** Opening INFORMATION block **
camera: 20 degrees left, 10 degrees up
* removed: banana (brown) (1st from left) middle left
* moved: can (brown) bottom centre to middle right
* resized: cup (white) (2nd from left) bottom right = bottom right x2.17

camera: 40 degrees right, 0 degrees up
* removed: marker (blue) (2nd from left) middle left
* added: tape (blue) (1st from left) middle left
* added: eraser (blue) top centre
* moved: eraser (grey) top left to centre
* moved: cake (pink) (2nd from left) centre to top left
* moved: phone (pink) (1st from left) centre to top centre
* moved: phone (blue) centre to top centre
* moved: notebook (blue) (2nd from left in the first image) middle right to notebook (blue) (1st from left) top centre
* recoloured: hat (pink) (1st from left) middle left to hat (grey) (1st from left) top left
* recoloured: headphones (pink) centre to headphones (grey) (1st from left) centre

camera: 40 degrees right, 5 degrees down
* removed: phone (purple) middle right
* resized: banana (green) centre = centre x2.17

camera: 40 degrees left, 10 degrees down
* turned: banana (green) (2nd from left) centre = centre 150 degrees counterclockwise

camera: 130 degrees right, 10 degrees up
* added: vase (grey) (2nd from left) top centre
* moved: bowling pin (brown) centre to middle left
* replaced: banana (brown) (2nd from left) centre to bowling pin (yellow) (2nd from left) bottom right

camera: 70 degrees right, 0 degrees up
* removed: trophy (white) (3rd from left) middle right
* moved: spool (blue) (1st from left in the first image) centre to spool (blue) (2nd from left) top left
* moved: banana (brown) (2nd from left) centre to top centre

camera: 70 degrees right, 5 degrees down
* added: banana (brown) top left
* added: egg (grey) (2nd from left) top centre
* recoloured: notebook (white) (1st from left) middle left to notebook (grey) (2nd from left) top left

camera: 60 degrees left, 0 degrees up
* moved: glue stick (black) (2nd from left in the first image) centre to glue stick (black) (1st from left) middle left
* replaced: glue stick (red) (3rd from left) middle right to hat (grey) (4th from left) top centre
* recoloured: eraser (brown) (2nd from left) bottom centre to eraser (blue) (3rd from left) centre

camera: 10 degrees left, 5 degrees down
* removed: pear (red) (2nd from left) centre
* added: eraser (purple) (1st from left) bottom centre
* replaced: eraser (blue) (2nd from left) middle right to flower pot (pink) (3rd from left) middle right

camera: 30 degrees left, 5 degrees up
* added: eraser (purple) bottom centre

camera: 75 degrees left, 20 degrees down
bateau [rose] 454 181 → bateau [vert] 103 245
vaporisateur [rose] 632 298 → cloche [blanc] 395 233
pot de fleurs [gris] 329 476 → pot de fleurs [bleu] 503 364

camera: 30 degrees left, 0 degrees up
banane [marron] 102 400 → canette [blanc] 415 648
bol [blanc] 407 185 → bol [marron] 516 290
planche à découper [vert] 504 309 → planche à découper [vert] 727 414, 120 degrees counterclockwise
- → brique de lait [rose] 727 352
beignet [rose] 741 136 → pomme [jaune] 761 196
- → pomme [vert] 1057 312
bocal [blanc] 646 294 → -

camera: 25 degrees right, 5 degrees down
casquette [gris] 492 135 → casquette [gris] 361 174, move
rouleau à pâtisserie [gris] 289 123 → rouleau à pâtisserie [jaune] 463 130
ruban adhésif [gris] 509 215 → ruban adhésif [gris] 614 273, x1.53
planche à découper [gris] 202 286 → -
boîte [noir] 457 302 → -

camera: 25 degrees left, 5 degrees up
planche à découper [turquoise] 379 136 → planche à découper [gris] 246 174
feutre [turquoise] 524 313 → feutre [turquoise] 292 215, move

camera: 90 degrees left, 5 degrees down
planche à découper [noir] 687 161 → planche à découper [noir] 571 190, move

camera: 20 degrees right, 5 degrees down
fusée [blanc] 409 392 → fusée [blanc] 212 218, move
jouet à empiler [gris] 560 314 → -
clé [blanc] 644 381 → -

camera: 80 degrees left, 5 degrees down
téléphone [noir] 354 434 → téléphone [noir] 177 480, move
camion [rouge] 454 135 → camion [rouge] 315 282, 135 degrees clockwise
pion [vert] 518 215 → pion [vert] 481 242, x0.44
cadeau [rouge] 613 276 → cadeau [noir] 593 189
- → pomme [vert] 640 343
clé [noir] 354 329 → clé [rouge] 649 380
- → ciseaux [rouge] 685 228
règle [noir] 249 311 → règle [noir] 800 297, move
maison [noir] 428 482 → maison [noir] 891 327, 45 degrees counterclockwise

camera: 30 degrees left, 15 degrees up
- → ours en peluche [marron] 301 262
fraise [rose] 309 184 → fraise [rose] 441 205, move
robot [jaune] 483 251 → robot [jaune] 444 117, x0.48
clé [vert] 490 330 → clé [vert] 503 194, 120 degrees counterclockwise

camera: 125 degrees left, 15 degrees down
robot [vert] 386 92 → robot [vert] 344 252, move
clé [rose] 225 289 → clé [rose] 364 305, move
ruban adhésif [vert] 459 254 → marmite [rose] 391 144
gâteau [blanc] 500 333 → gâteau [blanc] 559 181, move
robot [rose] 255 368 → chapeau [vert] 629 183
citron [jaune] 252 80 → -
** Closing INFORMATION block **
## WORK TO COMPLETE:
Return, from the entries, each line that holds "rouge".

## EXERCISE RESPONSE:
camion [rouge] 454 135 → camion [rouge] 315 282, 135 degrees clockwise
cadeau [rouge] 613 276 → cadeau [noir] 593 189
clé [noir] 354 329 → clé [rouge] 649 380
- → ciseaux [rouge] 685 228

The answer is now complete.